What to produce →
Tally the lines below that contain the word "change". Only the number should be returned.

Items listed in a dataset
□ □ □
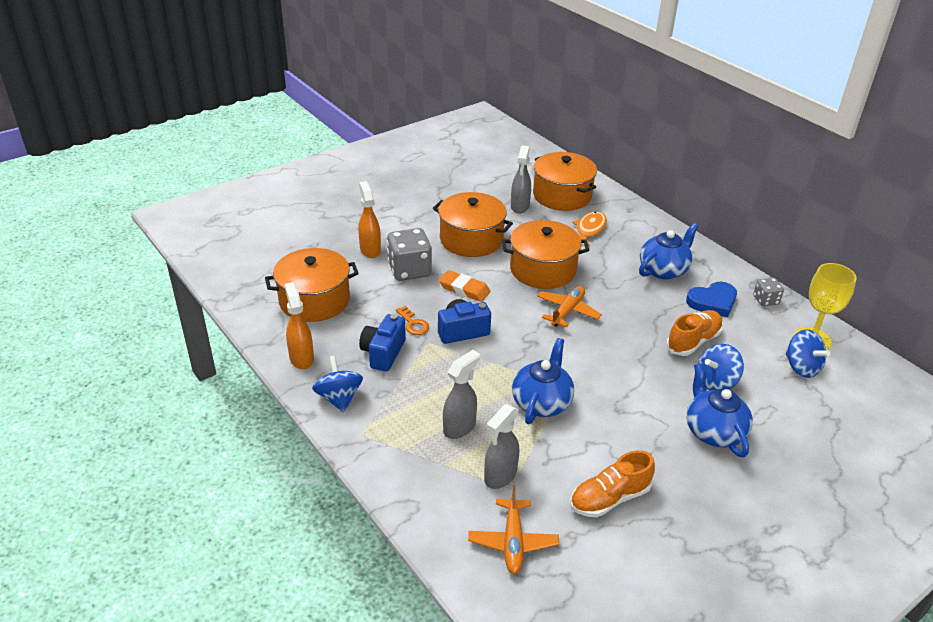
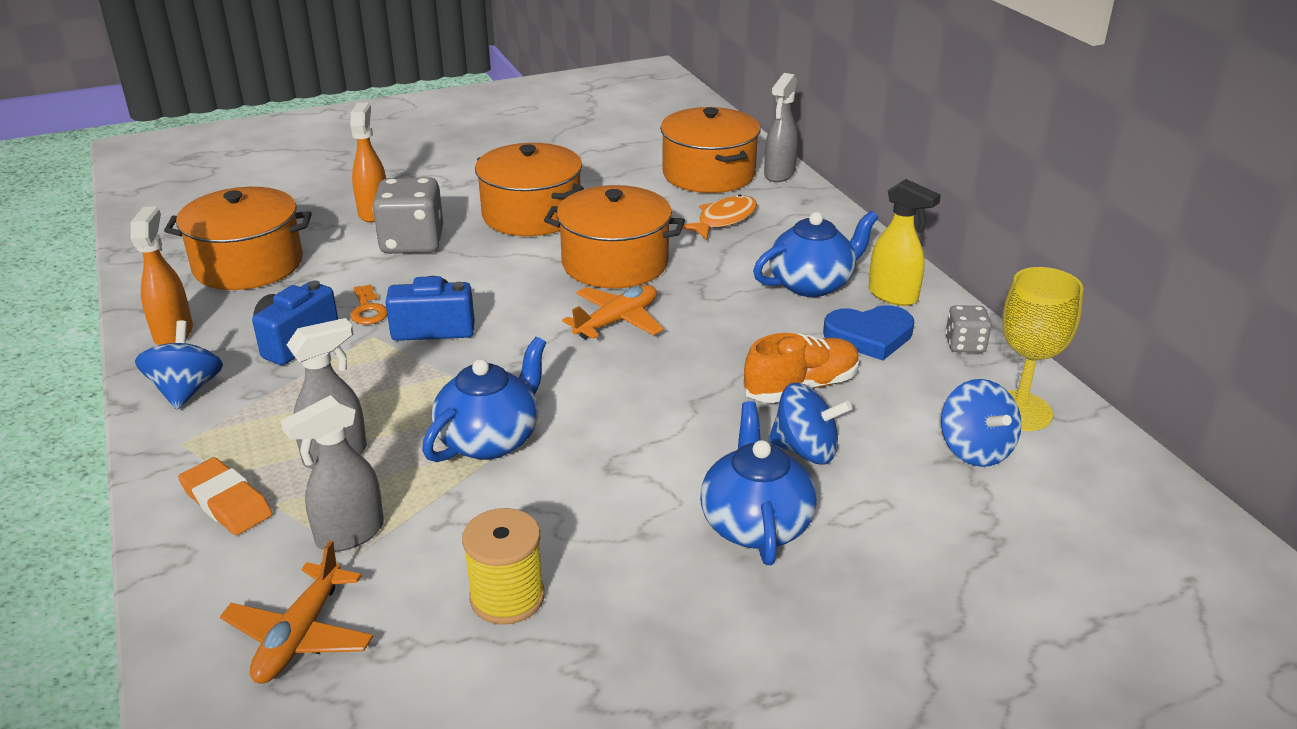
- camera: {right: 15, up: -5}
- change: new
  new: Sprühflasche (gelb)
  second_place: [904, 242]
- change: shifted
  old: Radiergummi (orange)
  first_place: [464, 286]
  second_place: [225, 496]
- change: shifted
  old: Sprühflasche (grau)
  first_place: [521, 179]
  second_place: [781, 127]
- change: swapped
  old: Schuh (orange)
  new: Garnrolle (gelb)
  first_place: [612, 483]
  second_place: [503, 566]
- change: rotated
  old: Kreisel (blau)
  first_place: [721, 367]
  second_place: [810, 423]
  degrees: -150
□ □ □
Response →
5